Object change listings
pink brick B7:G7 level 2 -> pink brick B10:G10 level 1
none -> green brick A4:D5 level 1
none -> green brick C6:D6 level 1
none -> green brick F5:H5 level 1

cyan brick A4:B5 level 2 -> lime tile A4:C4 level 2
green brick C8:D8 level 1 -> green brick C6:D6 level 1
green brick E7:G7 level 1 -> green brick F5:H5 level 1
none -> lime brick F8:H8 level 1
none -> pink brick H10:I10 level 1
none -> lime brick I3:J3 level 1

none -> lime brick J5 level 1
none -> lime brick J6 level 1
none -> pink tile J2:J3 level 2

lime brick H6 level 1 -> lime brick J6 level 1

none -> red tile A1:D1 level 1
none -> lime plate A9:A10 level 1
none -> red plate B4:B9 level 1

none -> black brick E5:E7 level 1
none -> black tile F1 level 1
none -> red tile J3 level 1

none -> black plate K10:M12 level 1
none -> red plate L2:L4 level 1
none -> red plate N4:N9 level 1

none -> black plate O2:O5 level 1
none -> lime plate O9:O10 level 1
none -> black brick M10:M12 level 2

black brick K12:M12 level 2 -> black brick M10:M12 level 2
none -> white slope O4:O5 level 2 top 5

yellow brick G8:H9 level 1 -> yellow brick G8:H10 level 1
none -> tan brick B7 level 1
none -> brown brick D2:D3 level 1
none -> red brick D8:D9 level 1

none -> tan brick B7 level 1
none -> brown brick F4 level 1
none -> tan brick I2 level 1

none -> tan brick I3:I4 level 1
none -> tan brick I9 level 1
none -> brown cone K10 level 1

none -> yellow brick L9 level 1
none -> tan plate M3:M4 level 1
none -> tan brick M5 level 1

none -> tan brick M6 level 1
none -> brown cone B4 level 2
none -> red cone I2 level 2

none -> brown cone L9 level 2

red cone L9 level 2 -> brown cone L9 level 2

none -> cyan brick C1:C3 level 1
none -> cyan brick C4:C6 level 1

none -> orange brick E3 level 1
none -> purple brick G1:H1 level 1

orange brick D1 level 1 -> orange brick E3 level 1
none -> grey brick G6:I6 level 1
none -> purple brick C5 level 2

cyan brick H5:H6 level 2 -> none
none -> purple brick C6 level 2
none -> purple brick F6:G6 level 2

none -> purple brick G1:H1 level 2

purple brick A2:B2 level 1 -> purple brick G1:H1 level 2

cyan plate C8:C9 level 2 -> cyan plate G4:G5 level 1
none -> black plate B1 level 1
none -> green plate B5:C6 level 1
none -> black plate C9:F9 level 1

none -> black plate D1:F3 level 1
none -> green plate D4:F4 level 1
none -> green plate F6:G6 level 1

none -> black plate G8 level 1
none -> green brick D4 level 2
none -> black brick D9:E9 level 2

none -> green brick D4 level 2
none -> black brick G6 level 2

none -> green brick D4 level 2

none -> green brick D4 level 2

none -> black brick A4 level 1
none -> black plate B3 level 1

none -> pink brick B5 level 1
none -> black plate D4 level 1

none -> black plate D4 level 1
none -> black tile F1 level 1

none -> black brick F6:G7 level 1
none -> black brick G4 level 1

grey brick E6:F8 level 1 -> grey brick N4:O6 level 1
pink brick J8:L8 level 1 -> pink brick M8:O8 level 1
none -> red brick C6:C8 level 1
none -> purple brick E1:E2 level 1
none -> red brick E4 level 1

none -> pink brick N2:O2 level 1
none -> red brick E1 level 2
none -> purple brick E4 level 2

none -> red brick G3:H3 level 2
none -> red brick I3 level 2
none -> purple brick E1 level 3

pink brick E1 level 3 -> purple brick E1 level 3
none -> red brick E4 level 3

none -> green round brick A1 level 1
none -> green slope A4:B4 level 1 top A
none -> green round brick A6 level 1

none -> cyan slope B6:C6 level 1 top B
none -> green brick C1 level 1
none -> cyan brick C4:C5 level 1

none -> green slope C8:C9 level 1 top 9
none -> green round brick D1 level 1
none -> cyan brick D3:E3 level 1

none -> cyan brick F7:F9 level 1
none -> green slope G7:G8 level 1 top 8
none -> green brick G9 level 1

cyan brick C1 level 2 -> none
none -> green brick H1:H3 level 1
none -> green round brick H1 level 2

# GOAL OF THE EXERCISE
Reproduce exactly the section above that begins at the line containing "none -> purple brick C5 level 2" and ends at the line containing "purple brick A2:B2", leaving out all other lines.

# SOLUTION
none -> purple brick C5 level 2

cyan brick H5:H6 level 2 -> none
none -> purple brick C6 level 2
none -> purple brick F6:G6 level 2

none -> purple brick G1:H1 level 2

purple brick A2:B2 level 1 -> purple brick G1:H1 level 2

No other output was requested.